Of the lines listed below, return exactly those that run from the line containing "J4 pin 3: IC2/A -> BUS_B" through the line containing "C109: 150uF (W18, W21) -> 150uF (VDD, W18)", both included.

*** Provided data Section Begins ***

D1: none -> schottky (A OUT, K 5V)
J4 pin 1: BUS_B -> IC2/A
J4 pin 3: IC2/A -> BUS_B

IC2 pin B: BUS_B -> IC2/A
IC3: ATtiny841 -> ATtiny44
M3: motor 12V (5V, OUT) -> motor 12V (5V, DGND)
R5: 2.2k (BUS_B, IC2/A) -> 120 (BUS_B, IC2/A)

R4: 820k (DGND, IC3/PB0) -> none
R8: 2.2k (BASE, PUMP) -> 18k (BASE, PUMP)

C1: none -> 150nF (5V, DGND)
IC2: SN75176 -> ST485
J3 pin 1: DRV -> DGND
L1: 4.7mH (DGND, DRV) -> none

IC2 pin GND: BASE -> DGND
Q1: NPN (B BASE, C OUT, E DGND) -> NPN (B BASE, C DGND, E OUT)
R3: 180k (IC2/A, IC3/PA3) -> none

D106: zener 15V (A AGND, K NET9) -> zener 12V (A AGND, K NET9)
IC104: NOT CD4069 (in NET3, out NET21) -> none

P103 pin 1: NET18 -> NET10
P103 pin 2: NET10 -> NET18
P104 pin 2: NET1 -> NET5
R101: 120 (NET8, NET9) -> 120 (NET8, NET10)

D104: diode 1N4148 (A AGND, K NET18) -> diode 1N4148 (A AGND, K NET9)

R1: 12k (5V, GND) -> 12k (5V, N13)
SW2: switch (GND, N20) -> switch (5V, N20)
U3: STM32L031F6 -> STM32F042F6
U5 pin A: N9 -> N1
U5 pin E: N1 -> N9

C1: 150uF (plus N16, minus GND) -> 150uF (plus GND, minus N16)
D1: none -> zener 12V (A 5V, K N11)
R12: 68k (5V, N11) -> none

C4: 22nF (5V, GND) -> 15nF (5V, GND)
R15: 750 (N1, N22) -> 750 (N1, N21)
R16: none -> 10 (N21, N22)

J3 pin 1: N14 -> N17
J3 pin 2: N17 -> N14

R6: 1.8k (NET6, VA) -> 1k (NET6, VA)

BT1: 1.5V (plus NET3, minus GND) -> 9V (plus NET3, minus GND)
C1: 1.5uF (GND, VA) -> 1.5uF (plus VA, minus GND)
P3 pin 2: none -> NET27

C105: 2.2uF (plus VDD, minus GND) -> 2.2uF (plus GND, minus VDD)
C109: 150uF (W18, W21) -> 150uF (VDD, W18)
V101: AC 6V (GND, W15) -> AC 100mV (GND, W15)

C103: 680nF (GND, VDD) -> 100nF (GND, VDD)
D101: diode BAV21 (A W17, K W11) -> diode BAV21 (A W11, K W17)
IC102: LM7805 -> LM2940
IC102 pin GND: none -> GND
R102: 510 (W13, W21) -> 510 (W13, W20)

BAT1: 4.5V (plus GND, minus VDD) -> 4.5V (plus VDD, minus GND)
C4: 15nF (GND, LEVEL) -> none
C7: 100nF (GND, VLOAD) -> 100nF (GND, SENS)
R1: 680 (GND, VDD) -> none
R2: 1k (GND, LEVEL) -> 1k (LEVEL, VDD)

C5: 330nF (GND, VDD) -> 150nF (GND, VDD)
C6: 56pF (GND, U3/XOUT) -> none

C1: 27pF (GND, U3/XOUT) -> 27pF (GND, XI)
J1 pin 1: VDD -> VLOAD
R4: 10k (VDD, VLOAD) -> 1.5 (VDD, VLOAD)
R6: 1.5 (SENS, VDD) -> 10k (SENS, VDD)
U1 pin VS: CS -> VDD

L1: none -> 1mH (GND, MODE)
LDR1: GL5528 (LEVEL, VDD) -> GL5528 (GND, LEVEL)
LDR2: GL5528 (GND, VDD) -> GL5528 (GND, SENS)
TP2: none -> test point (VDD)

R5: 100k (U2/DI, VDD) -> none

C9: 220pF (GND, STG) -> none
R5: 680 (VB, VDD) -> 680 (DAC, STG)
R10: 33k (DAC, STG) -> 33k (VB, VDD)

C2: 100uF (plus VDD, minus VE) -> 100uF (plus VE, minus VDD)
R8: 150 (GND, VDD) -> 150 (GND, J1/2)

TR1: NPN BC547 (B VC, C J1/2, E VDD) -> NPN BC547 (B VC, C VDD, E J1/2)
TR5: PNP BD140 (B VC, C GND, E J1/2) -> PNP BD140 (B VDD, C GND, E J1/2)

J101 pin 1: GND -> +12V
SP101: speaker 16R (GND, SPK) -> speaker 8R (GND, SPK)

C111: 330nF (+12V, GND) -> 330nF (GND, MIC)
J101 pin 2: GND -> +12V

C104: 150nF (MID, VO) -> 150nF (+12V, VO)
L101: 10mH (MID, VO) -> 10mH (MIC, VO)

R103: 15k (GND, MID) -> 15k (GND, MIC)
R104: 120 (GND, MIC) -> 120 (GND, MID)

*** Provided data Section Ends ***

(Answer box):
J4 pin 3: IC2/A -> BUS_B

IC2 pin B: BUS_B -> IC2/A
IC3: ATtiny841 -> ATtiny44
M3: motor 12V (5V, OUT) -> motor 12V (5V, DGND)
R5: 2.2k (BUS_B, IC2/A) -> 120 (BUS_B, IC2/A)

R4: 820k (DGND, IC3/PB0) -> none
R8: 2.2k (BASE, PUMP) -> 18k (BASE, PUMP)

C1: none -> 150nF (5V, DGND)
IC2: SN75176 -> ST485
J3 pin 1: DRV -> DGND
L1: 4.7mH (DGND, DRV) -> none

IC2 pin GND: BASE -> DGND
Q1: NPN (B BASE, C OUT, E DGND) -> NPN (B BASE, C DGND, E OUT)
R3: 180k (IC2/A, IC3/PA3) -> none

D106: zener 15V (A AGND, K NET9) -> zener 12V (A AGND, K NET9)
IC104: NOT CD4069 (in NET3, out NET21) -> none

P103 pin 1: NET18 -> NET10
P103 pin 2: NET10 -> NET18
P104 pin 2: NET1 -> NET5
R101: 120 (NET8, NET9) -> 120 (NET8, NET10)

D104: diode 1N4148 (A AGND, K NET18) -> diode 1N4148 (A AGND, K NET9)

R1: 12k (5V, GND) -> 12k (5V, N13)
SW2: switch (GND, N20) -> switch (5V, N20)
U3: STM32L031F6 -> STM32F042F6
U5 pin A: N9 -> N1
U5 pin E: N1 -> N9

C1: 150uF (plus N16, minus GND) -> 150uF (plus GND, minus N16)
D1: none -> zener 12V (A 5V, K N11)
R12: 68k (5V, N11) -> none

C4: 22nF (5V, GND) -> 15nF (5V, GND)
R15: 750 (N1, N22) -> 750 (N1, N21)
R16: none -> 10 (N21, N22)

J3 pin 1: N14 -> N17
J3 pin 2: N17 -> N14

R6: 1.8k (NET6, VA) -> 1k (NET6, VA)

BT1: 1.5V (plus NET3, minus GND) -> 9V (plus NET3, minus GND)
C1: 1.5uF (GND, VA) -> 1.5uF (plus VA, minus GND)
P3 pin 2: none -> NET27

C105: 2.2uF (plus VDD, minus GND) -> 2.2uF (plus GND, minus VDD)
C109: 150uF (W18, W21) -> 150uF (VDD, W18)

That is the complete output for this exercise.